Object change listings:
*** Block opens ***
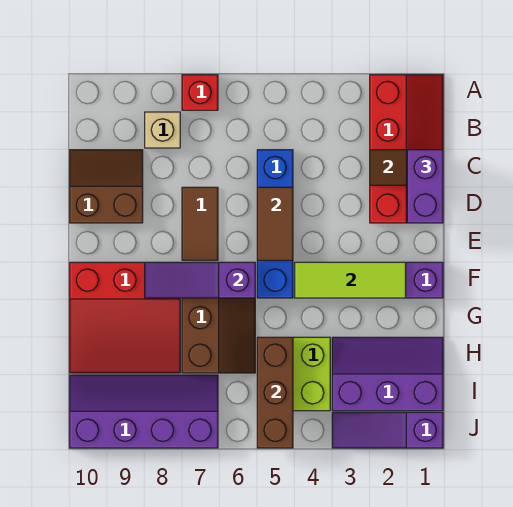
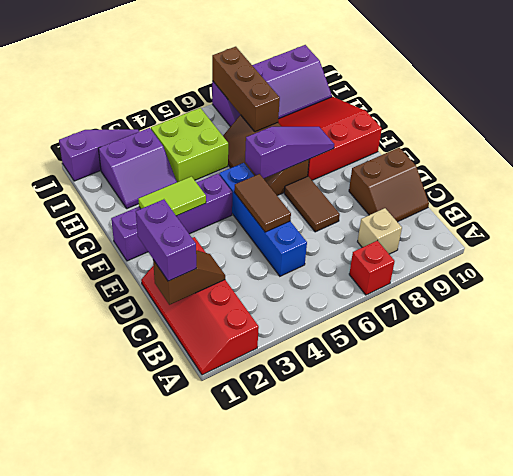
lime tile F2:F4 level 2 -> lime tile F2:F3 level 2
purple slope H1:I3 level 1 top I -> purple slope H2:I3 level 1 top I
brown brick H5:J5 level 2 -> brown brick H7:J7 level 2

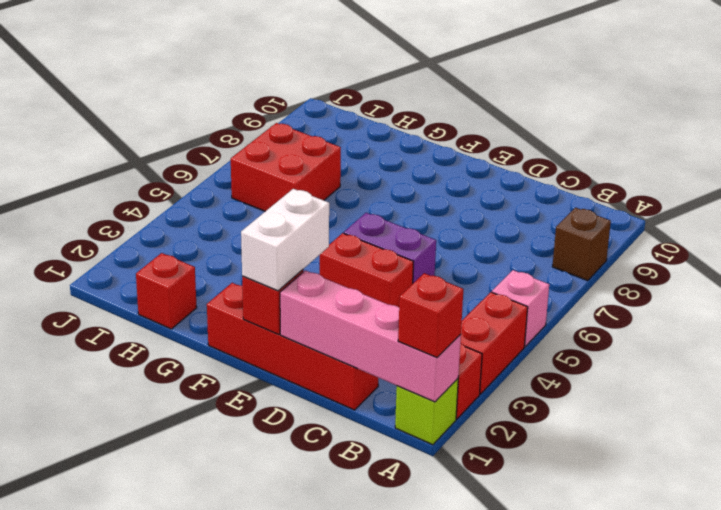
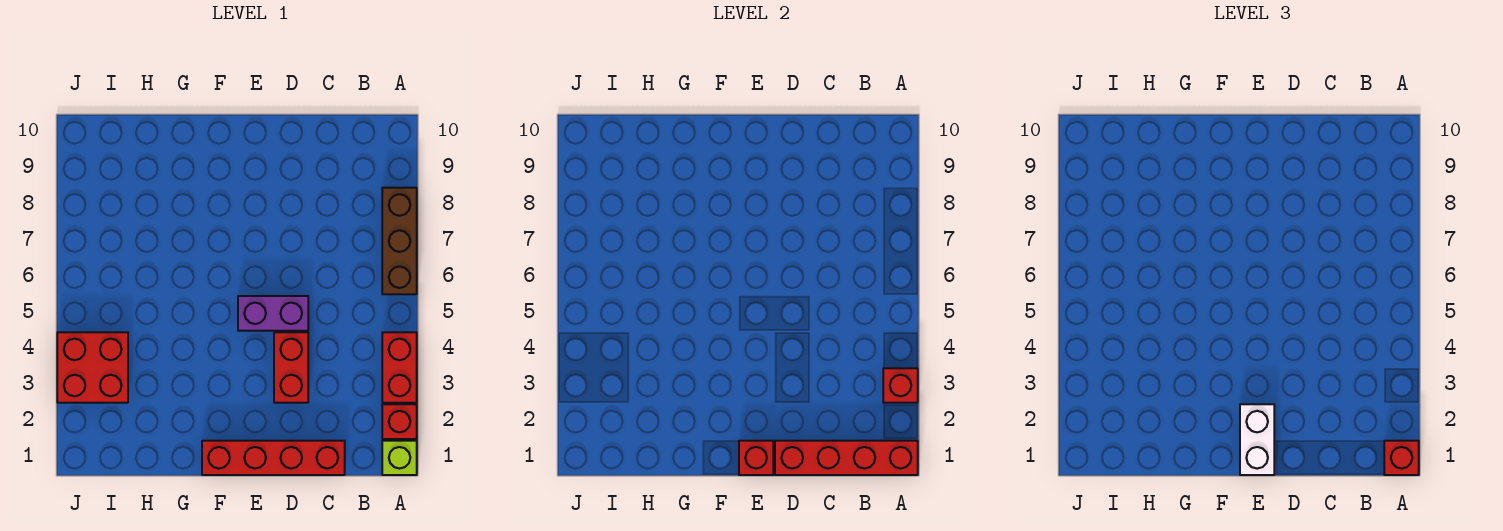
pink brick A1:D1 level 2 -> red brick A1:D1 level 2
pink brick A5 level 1 -> none
brown brick A8 level 1 -> brown brick A6:A8 level 1
red brick D4:E4 level 1 -> red brick D3:D4 level 1
red brick H1 level 1 -> red brick A3 level 2
red brick H6:I7 level 1 -> red brick I3:J4 level 1

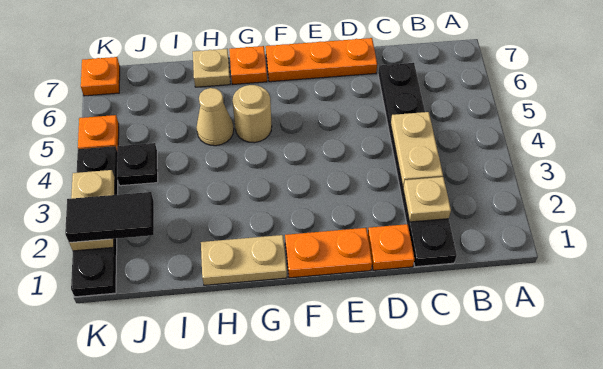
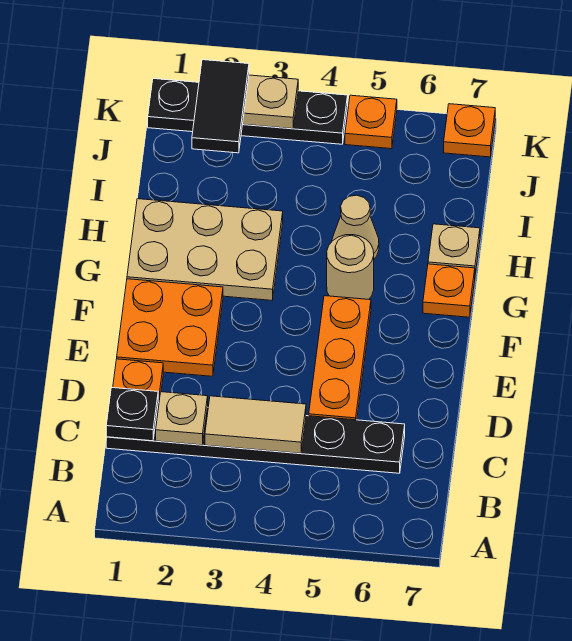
tan plate C3:C4 level 2 -> tan tile C3:C4 level 2
orange plate D7:F7 level 1 -> orange plate D5:F5 level 1
orange plate E1:F1 level 1 -> orange plate E1:F2 level 1
tan plate G1:H1 level 1 -> tan plate G1:H3 level 1
black plate J4 level 1 -> black plate C1 level 2

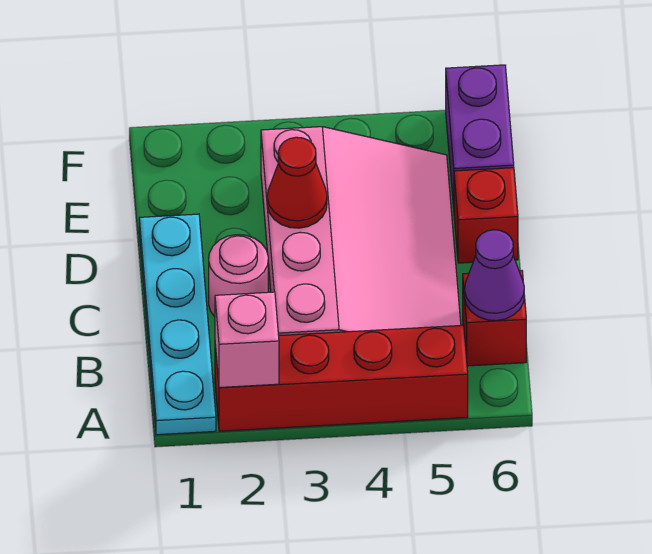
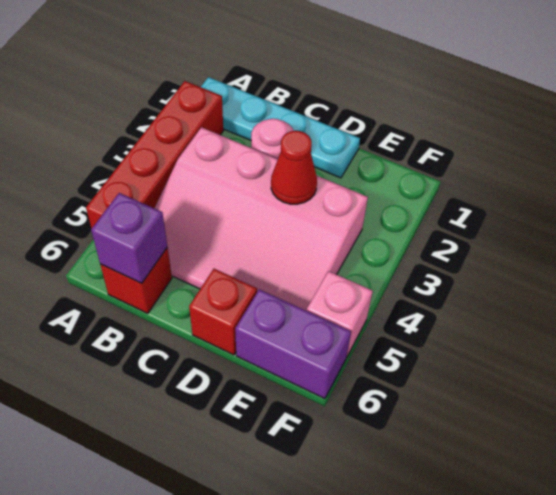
pink brick A2 level 2 -> pink brick F5 level 1
purple cone B6 level 2 -> purple brick B6 level 2

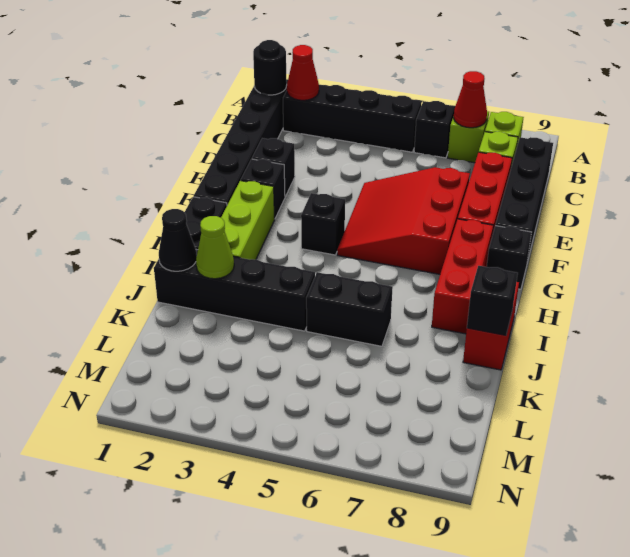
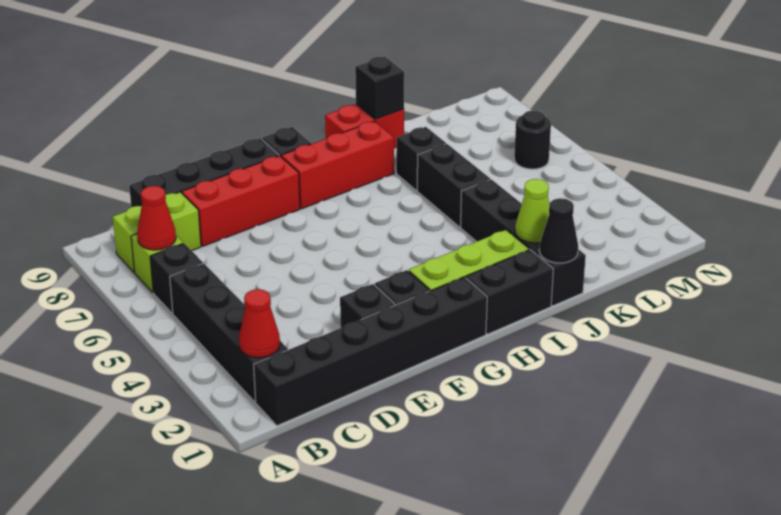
black round brick B1 level 2 -> black round brick M6 level 1
red slope E5:G7 level 1 top 7 -> none
black brick G4 level 1 -> black brick J7 level 1

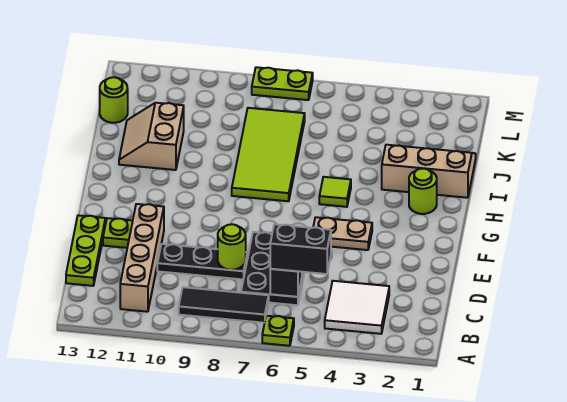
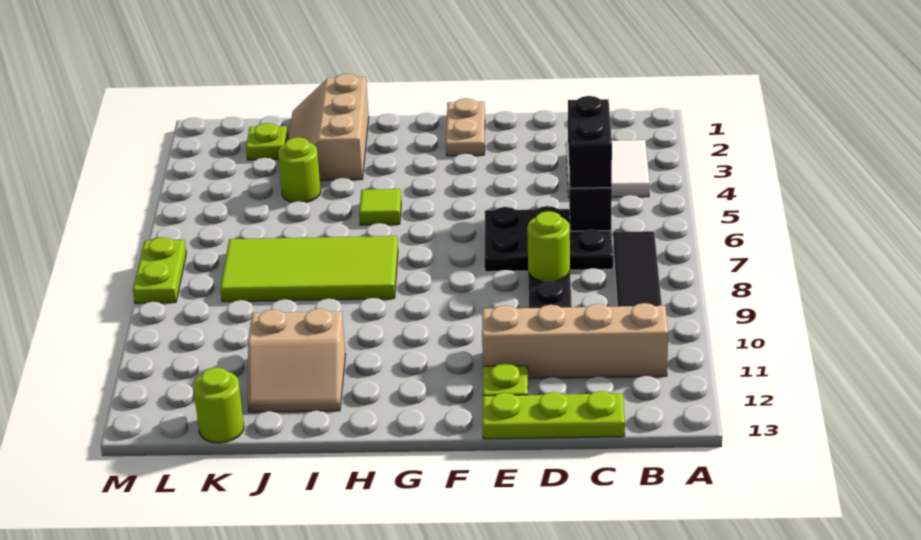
lime plate A6 level 1 -> lime plate K2 level 1
tan plate F4:F5 level 1 -> tan plate F1:F2 level 1
lime round brick H2 level 1 -> lime round brick J4 level 1

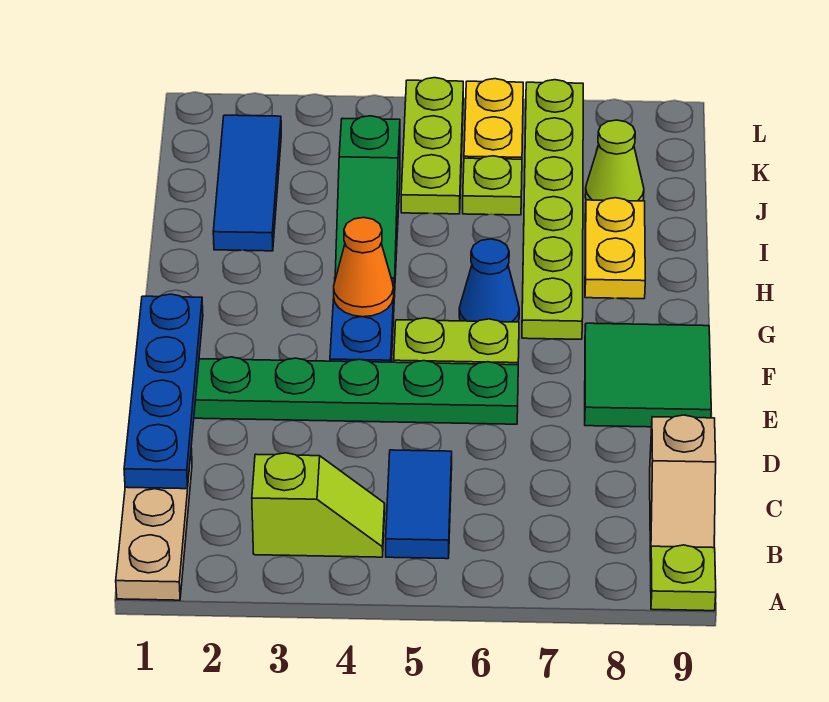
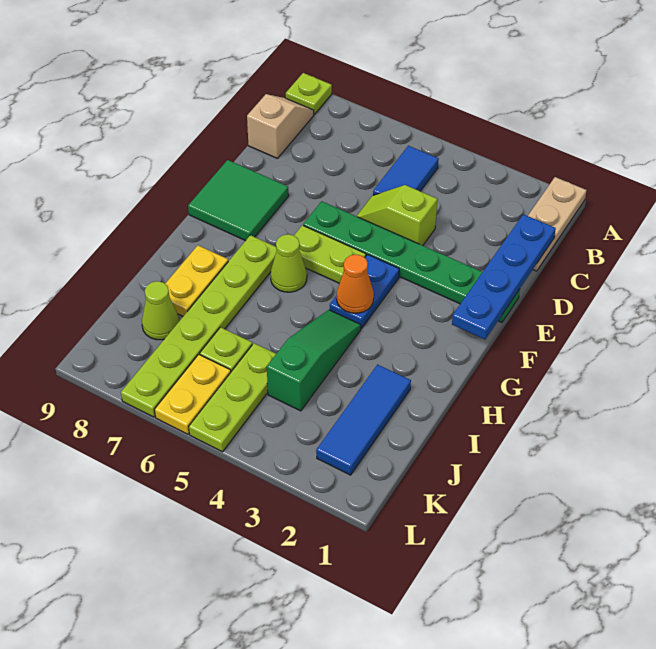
lime slope B3:B4 level 1 top 3 -> lime slope D4:D5 level 1 top 4
blue cone G6 level 1 -> lime cone G6 level 1

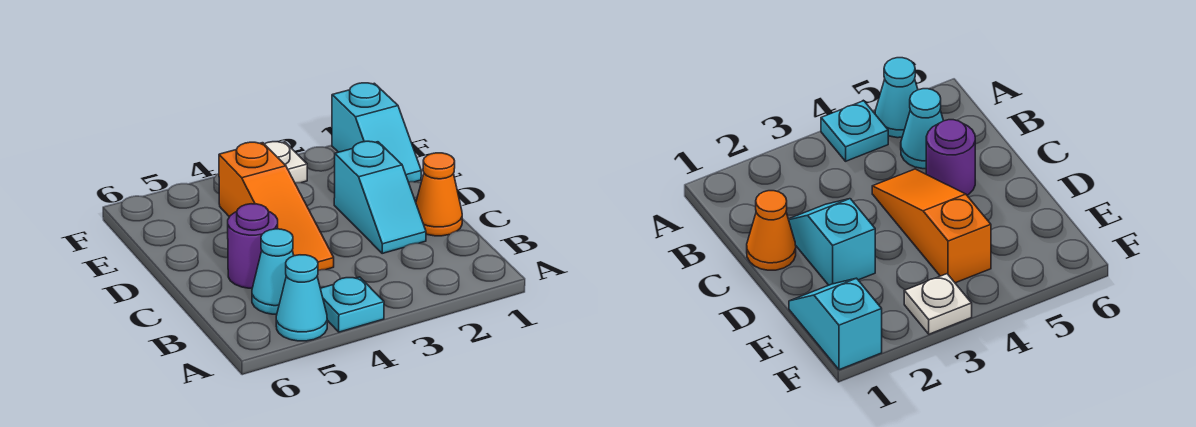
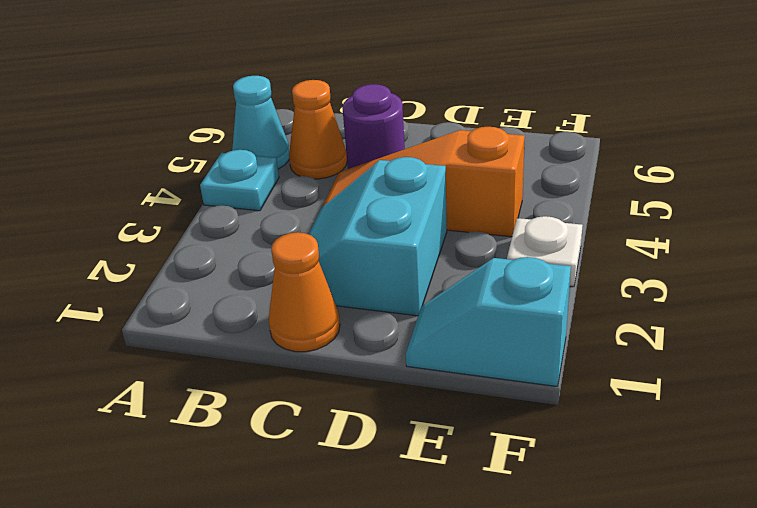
cyan cone B5 level 1 -> orange cone B5 level 1
cyan slope C2:D2 level 1 top D -> cyan slope C2:D3 level 1 top D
*** Block closes ***
WHAT IS REQUIRED:
From the first line to the last, output the records exactly without pictures.

RESULT BELOW:
lime tile F2:F4 level 2 -> lime tile F2:F3 level 2
purple slope H1:I3 level 1 top I -> purple slope H2:I3 level 1 top I
brown brick H5:J5 level 2 -> brown brick H7:J7 level 2

pink brick A1:D1 level 2 -> red brick A1:D1 level 2
pink brick A5 level 1 -> none
brown brick A8 level 1 -> brown brick A6:A8 level 1
red brick D4:E4 level 1 -> red brick D3:D4 level 1
red brick H1 level 1 -> red brick A3 level 2
red brick H6:I7 level 1 -> red brick I3:J4 level 1

tan plate C3:C4 level 2 -> tan tile C3:C4 level 2
orange plate D7:F7 level 1 -> orange plate D5:F5 level 1
orange plate E1:F1 level 1 -> orange plate E1:F2 level 1
tan plate G1:H1 level 1 -> tan plate G1:H3 level 1
black plate J4 level 1 -> black plate C1 level 2

pink brick A2 level 2 -> pink brick F5 level 1
purple cone B6 level 2 -> purple brick B6 level 2

black round brick B1 level 2 -> black round brick M6 level 1
red slope E5:G7 level 1 top 7 -> none
black brick G4 level 1 -> black brick J7 level 1

lime plate A6 level 1 -> lime plate K2 level 1
tan plate F4:F5 level 1 -> tan plate F1:F2 level 1
lime round brick H2 level 1 -> lime round brick J4 level 1

lime slope B3:B4 level 1 top 3 -> lime slope D4:D5 level 1 top 4
blue cone G6 level 1 -> lime cone G6 level 1

cyan cone B5 level 1 -> orange cone B5 level 1
cyan slope C2:D2 level 1 top D -> cyan slope C2:D3 level 1 top D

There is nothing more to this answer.